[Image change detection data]
=== Begin Enclosure ===
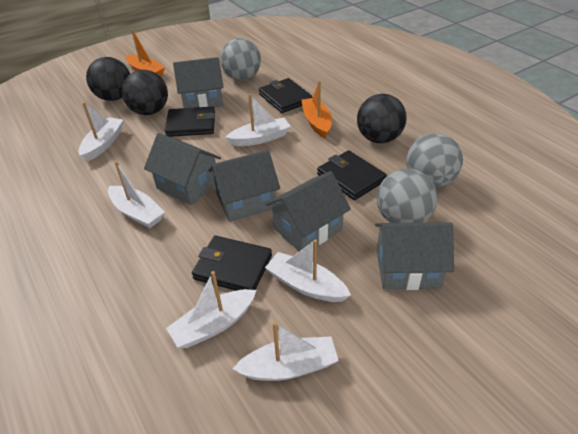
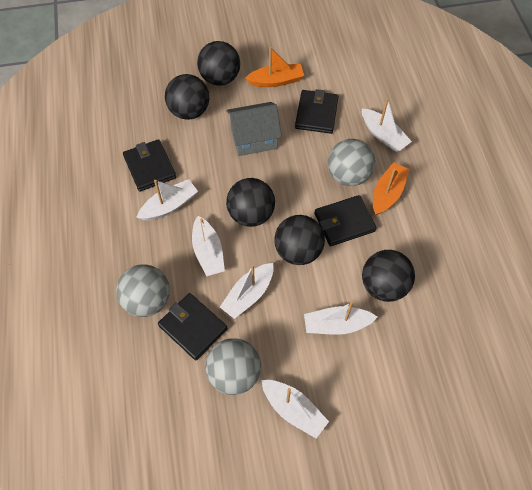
black ball: 3 -> 5
grey house: 5 -> 1

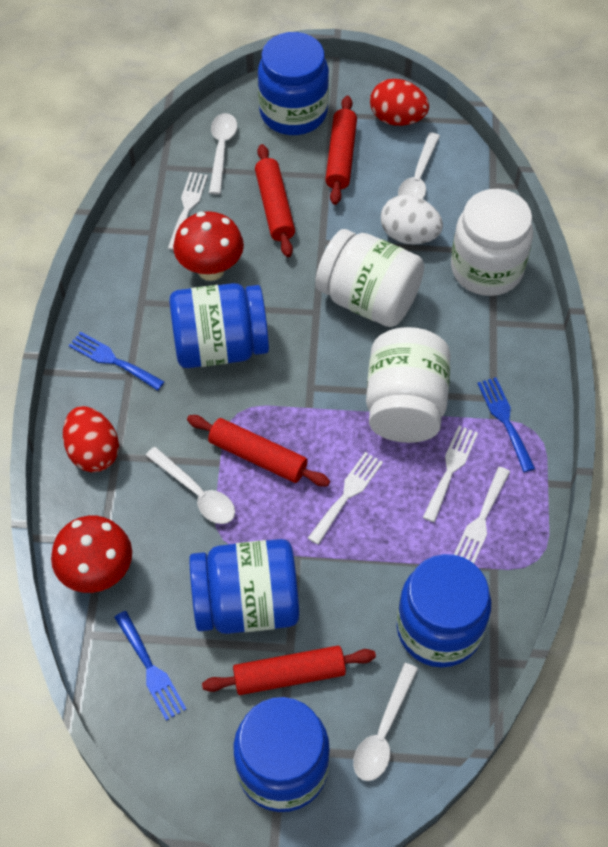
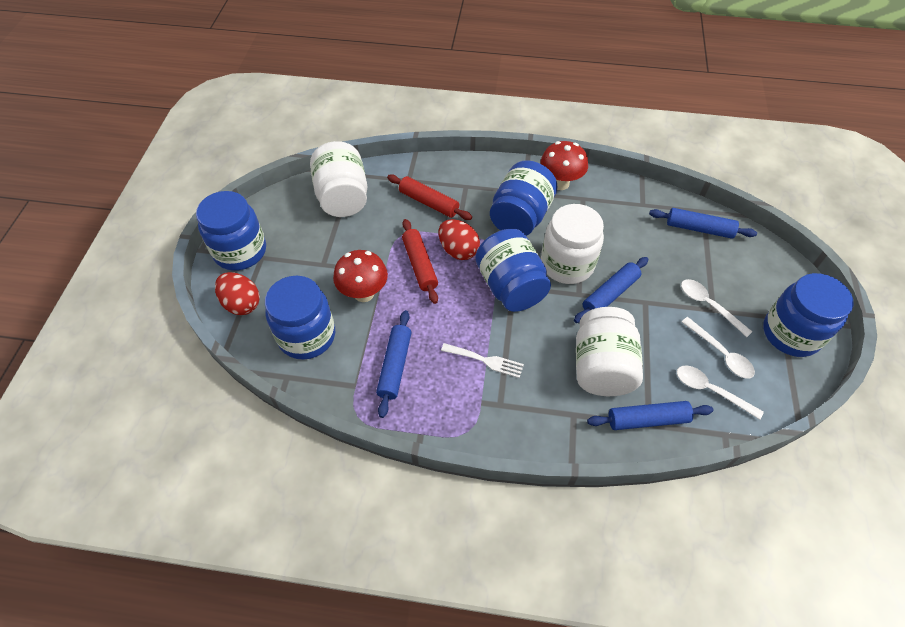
blue fork: 3 -> 0
blue rolling pin: 0 -> 4
red rolling pin: 4 -> 2
white egg: 1 -> 0
white fork: 4 -> 1
white spoon: 4 -> 3

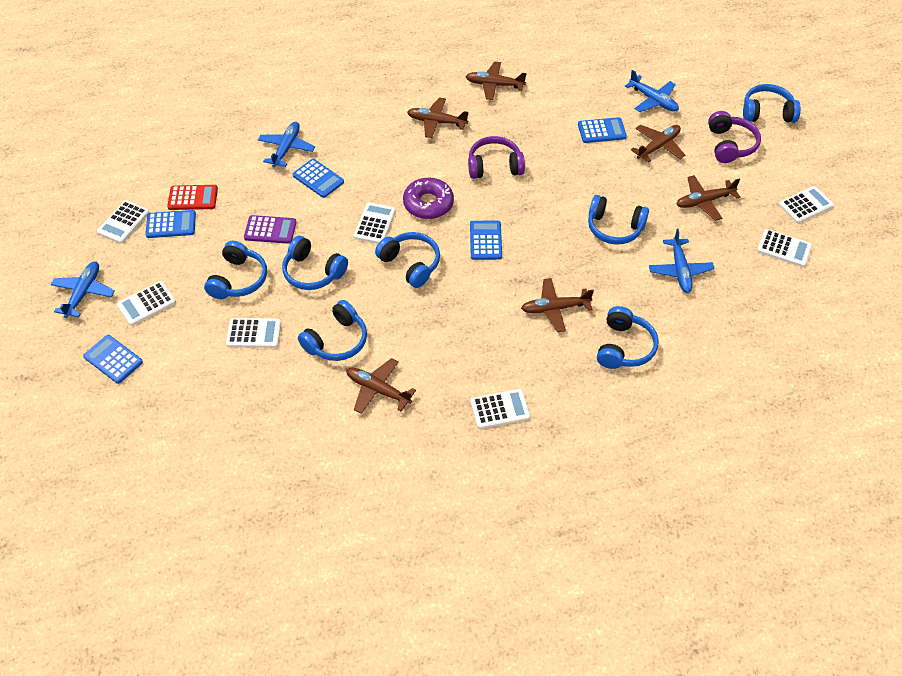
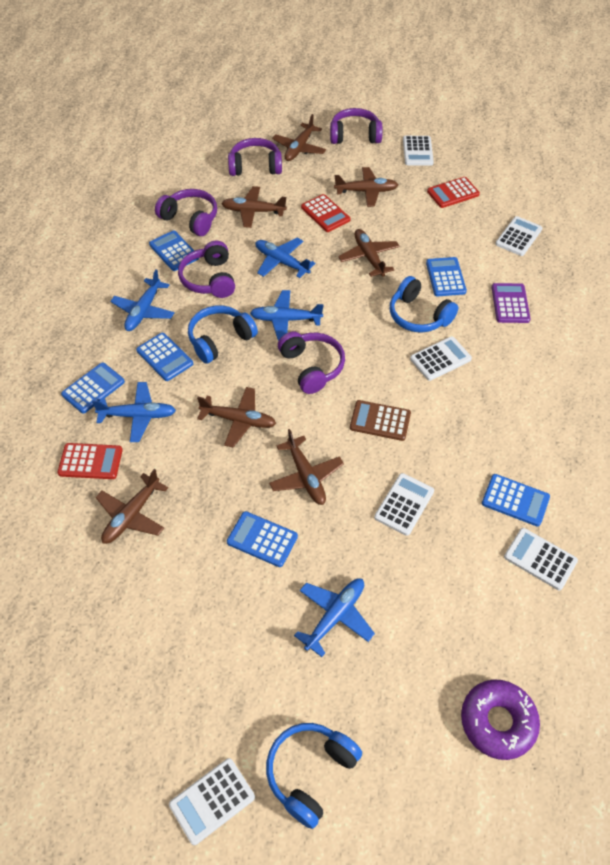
blue calculator: 5 -> 6
blue headphones: 7 -> 3
blue plane: 4 -> 5
brown calculator: 0 -> 1
brown plane: 6 -> 7
purple headphones: 2 -> 5
red calculator: 1 -> 3
white calculator: 7 -> 6

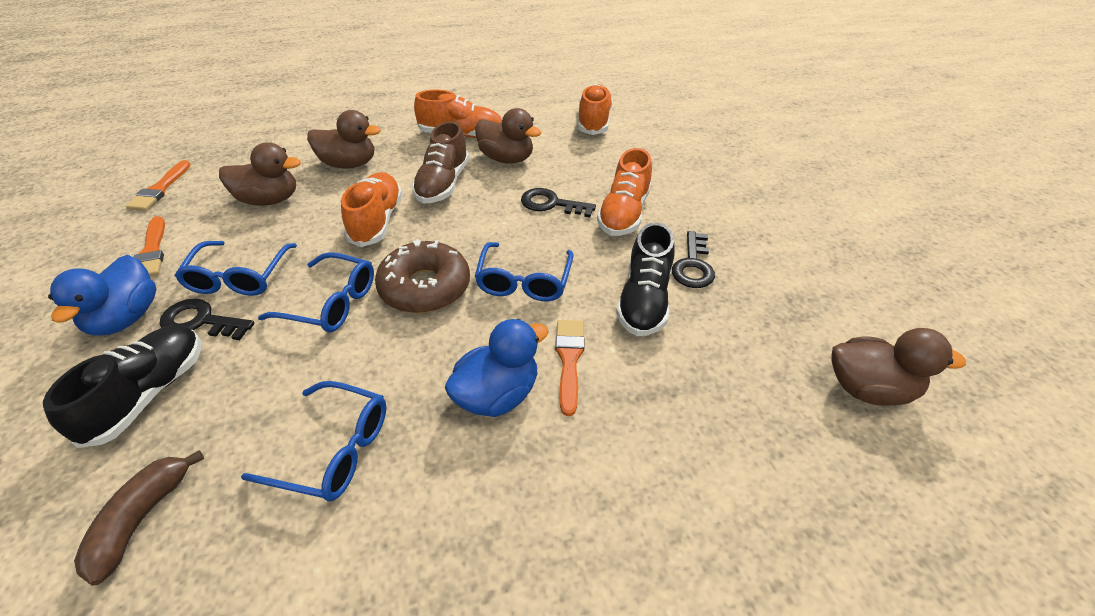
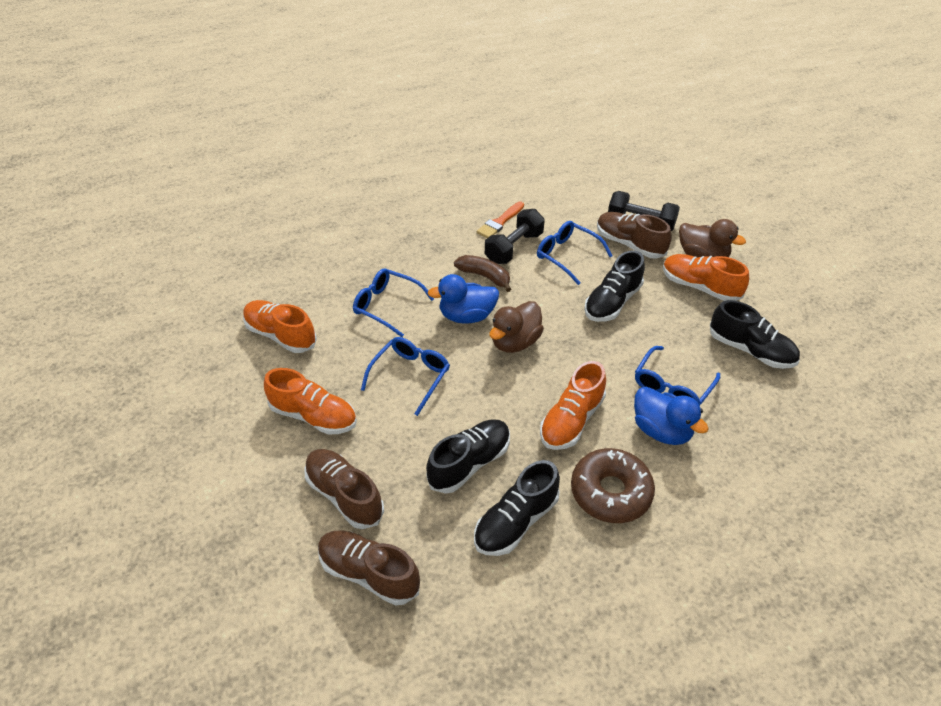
black dumbbell: 0 -> 2
black key: 3 -> 0
black shoe: 2 -> 4
brown duck: 4 -> 2
brown shoe: 1 -> 3
orange brush: 3 -> 1

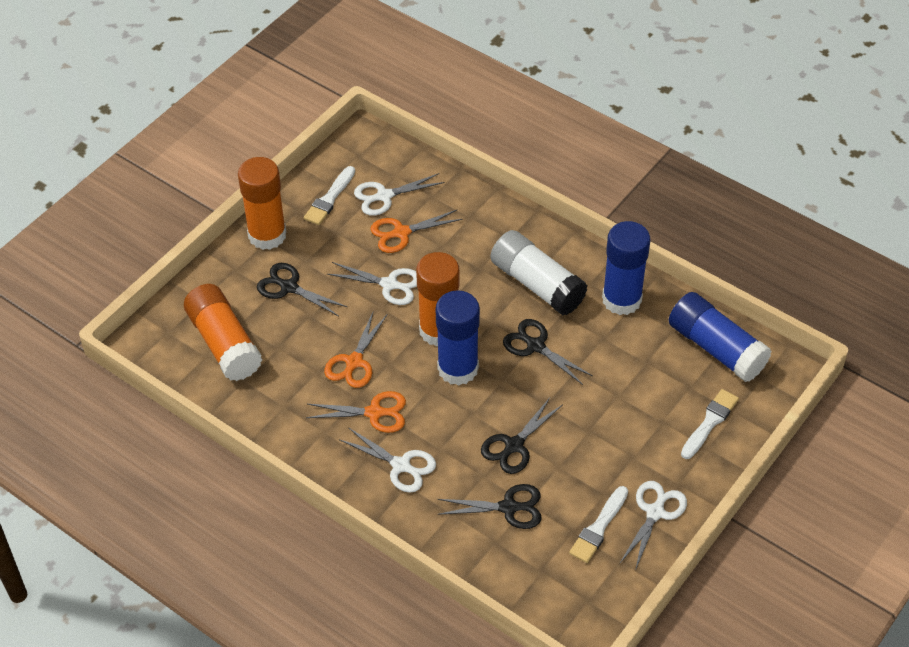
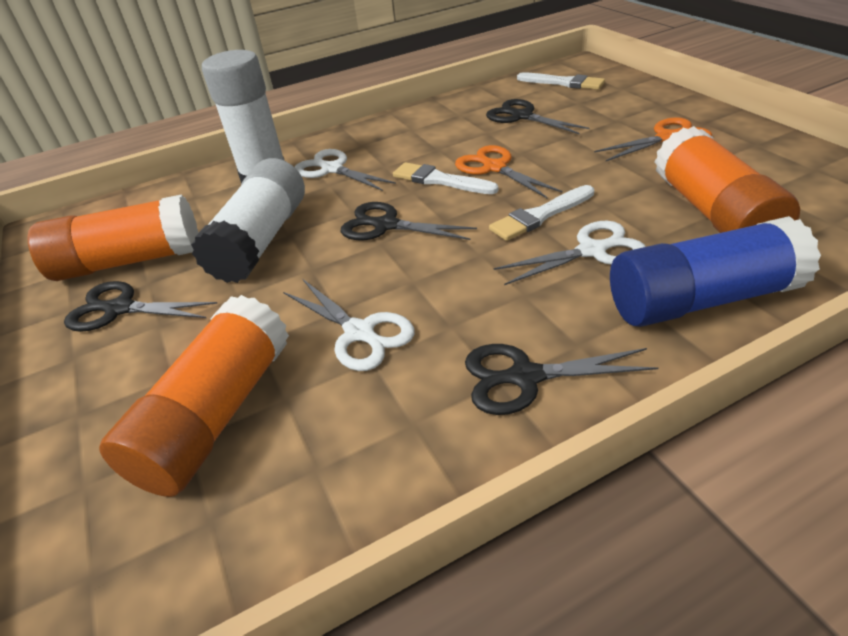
blue glue stick: 3 -> 1
orange scissors: 3 -> 2
white glue stick: 1 -> 2
white scissors: 4 -> 3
=== End Enclosure ===
> **WHAT IS REQUIRED**: Every line from the top of the entries through the line that holds "brown plane: 6 -> 7" is to be quoted exactly, please, and nothing else; omit the pictures.

> **EXERCISE RESPONSE**:
black ball: 3 -> 5
grey house: 5 -> 1

blue fork: 3 -> 0
blue rolling pin: 0 -> 4
red rolling pin: 4 -> 2
white egg: 1 -> 0
white fork: 4 -> 1
white spoon: 4 -> 3

blue calculator: 5 -> 6
blue headphones: 7 -> 3
blue plane: 4 -> 5
brown calculator: 0 -> 1
brown plane: 6 -> 7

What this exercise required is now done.